PROBLEM: Leave out the pictures. Return every record otherwise untouched.

=== RECORD EXTRACTS ===

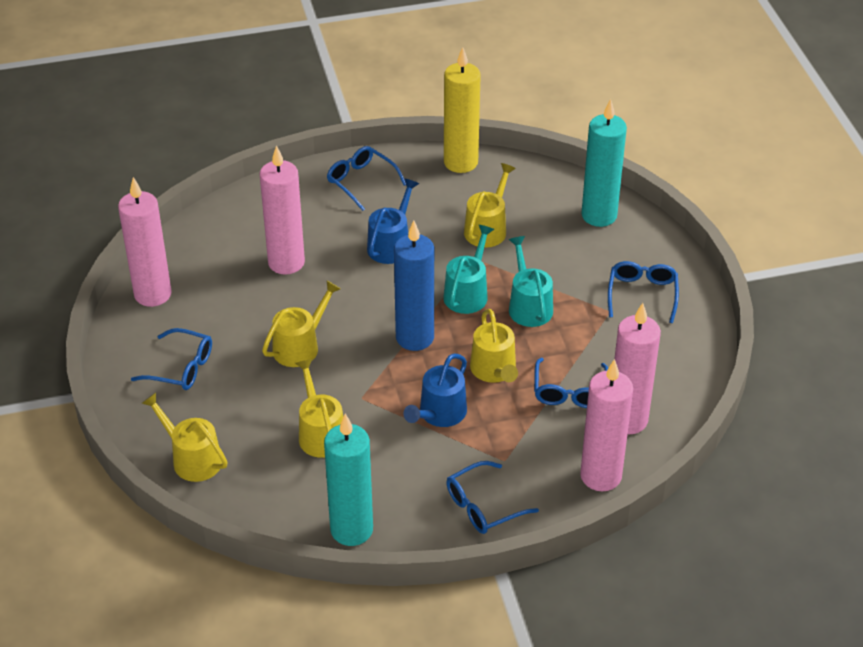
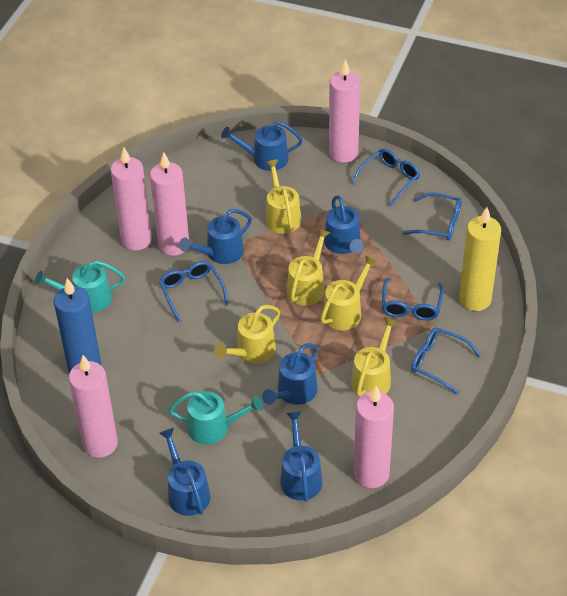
blue watering can: [367,178,419,264] [403,353,467,427] = 2 -> [159,428,211,516] [179,209,252,264] [221,121,303,171] [262,343,318,405] [281,411,322,502] [324,195,364,254] = 6
pink candle: [118,177,172,307] [259,145,305,275] [580,359,633,491] [615,303,661,434] = 4 -> [69,355,118,458] [111,147,152,250] [150,152,189,256] [329,59,360,163] [354,386,394,488] = 5
turquoise candle: [324,414,373,546] [582,99,627,227] = 2 -> none = 0

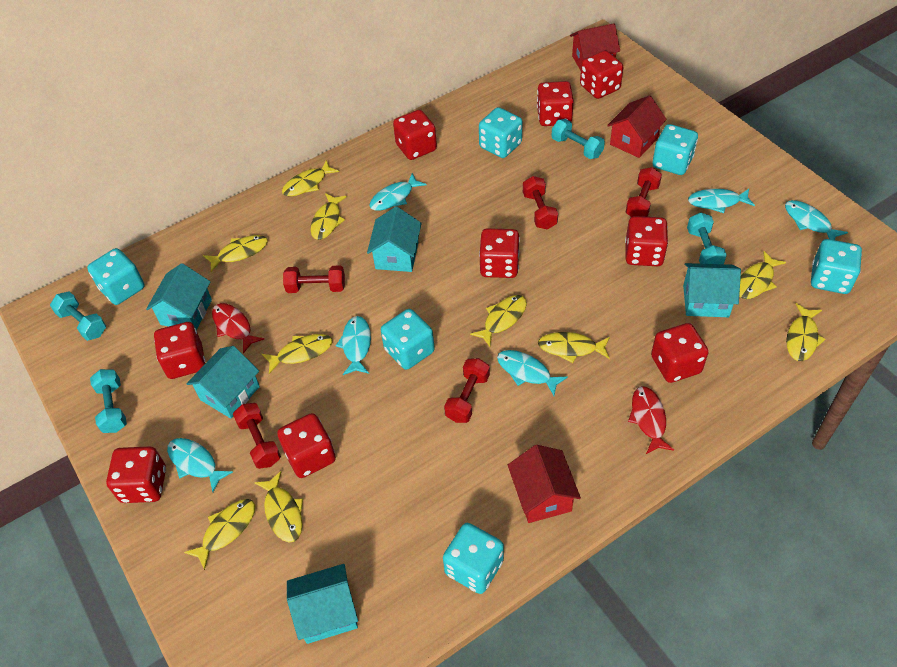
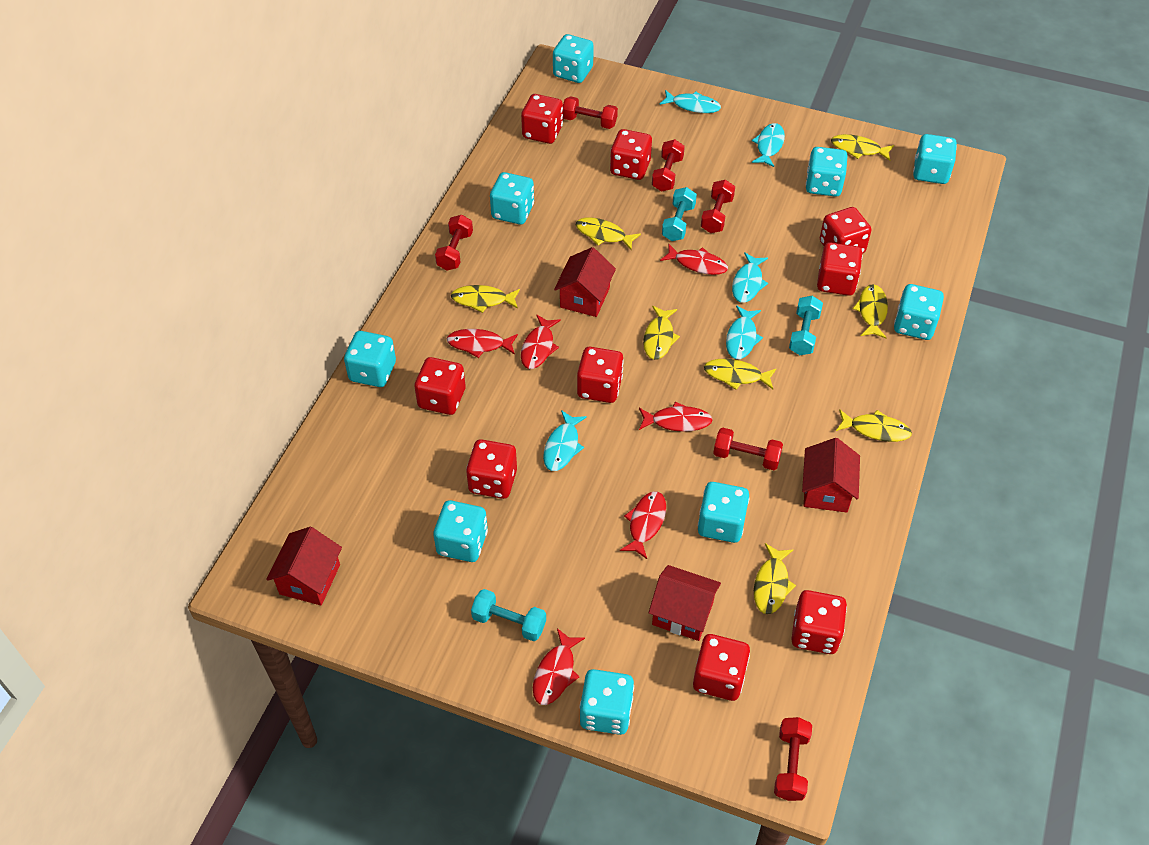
red dumbbell: [233,403,281,469] [283,265,345,293] [444,358,490,423] [523,176,558,230] [626,167,662,217] = 5 -> [435,215,473,271] [563,96,618,129] [652,139,685,192] [701,180,735,233] [713,428,783,470] [774,717,812,801] = 6
red fish: [212,303,264,354] [628,386,674,454] = 2 -> [447,329,518,358] [521,314,561,369] [533,628,585,705] [620,491,666,559] [639,402,713,432] [660,244,728,275] = 6
red house: [508,445,581,523] [570,23,620,71] [607,95,667,158] = 3 -> [266,527,342,605] [554,247,616,317] [649,565,721,641] [802,438,860,513] = 4
turquoise dice: [87,248,145,305] [381,309,435,370] [443,523,504,594] [479,107,522,158] [652,124,698,175] [811,239,862,294] = 6 -> [344,331,396,387] [433,500,488,562] [490,172,534,224] [553,34,594,83] [579,669,634,735] [698,482,750,543] [806,147,848,197] [894,284,944,340] [913,134,957,184] = 9
turquoise dumbbell: [50,291,106,341] [90,369,127,433] [551,119,605,159] [687,212,727,264] = 4 -> [471,589,546,641] [662,187,697,241] [789,296,823,355] = 3
turquoise fish: [167,438,233,492] [335,316,371,375] [369,173,426,211] [497,350,568,396] [688,189,755,213] [785,200,848,240] = 6 -> [543,410,587,471] [660,90,721,113] [726,305,763,359] [732,252,768,303] [752,123,785,167] = 5
turquoise house: [146,263,212,330] [186,346,260,418] [287,564,358,644] [367,207,422,272] [683,263,741,317] = 5 -> none = 0
yellow fish: [184,499,255,570] [203,235,268,272] [255,471,303,543] [262,334,332,374] [282,160,339,196] [311,193,347,240] [470,295,527,347] [538,332,610,363] [739,251,786,299] [786,303,826,361] = 10 -> [451,285,520,313] [576,217,641,250] [643,306,680,360] [704,359,776,390] [754,543,796,614] [831,134,894,161] [836,409,912,442] [853,284,888,338] = 8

===

TASK OUTPUT:
blue watering can: [367,178,419,264] [403,353,467,427] = 2 -> [159,428,211,516] [179,209,252,264] [221,121,303,171] [262,343,318,405] [281,411,322,502] [324,195,364,254] = 6
pink candle: [118,177,172,307] [259,145,305,275] [580,359,633,491] [615,303,661,434] = 4 -> [69,355,118,458] [111,147,152,250] [150,152,189,256] [329,59,360,163] [354,386,394,488] = 5
turquoise candle: [324,414,373,546] [582,99,627,227] = 2 -> none = 0

red dumbbell: [233,403,281,469] [283,265,345,293] [444,358,490,423] [523,176,558,230] [626,167,662,217] = 5 -> [435,215,473,271] [563,96,618,129] [652,139,685,192] [701,180,735,233] [713,428,783,470] [774,717,812,801] = 6
red fish: [212,303,264,354] [628,386,674,454] = 2 -> [447,329,518,358] [521,314,561,369] [533,628,585,705] [620,491,666,559] [639,402,713,432] [660,244,728,275] = 6
red house: [508,445,581,523] [570,23,620,71] [607,95,667,158] = 3 -> [266,527,342,605] [554,247,616,317] [649,565,721,641] [802,438,860,513] = 4
turquoise dice: [87,248,145,305] [381,309,435,370] [443,523,504,594] [479,107,522,158] [652,124,698,175] [811,239,862,294] = 6 -> [344,331,396,387] [433,500,488,562] [490,172,534,224] [553,34,594,83] [579,669,634,735] [698,482,750,543] [806,147,848,197] [894,284,944,340] [913,134,957,184] = 9
turquoise dumbbell: [50,291,106,341] [90,369,127,433] [551,119,605,159] [687,212,727,264] = 4 -> [471,589,546,641] [662,187,697,241] [789,296,823,355] = 3
turquoise fish: [167,438,233,492] [335,316,371,375] [369,173,426,211] [497,350,568,396] [688,189,755,213] [785,200,848,240] = 6 -> [543,410,587,471] [660,90,721,113] [726,305,763,359] [732,252,768,303] [752,123,785,167] = 5
turquoise house: [146,263,212,330] [186,346,260,418] [287,564,358,644] [367,207,422,272] [683,263,741,317] = 5 -> none = 0
yellow fish: [184,499,255,570] [203,235,268,272] [255,471,303,543] [262,334,332,374] [282,160,339,196] [311,193,347,240] [470,295,527,347] [538,332,610,363] [739,251,786,299] [786,303,826,361] = 10 -> [451,285,520,313] [576,217,641,250] [643,306,680,360] [704,359,776,390] [754,543,796,614] [831,134,894,161] [836,409,912,442] [853,284,888,338] = 8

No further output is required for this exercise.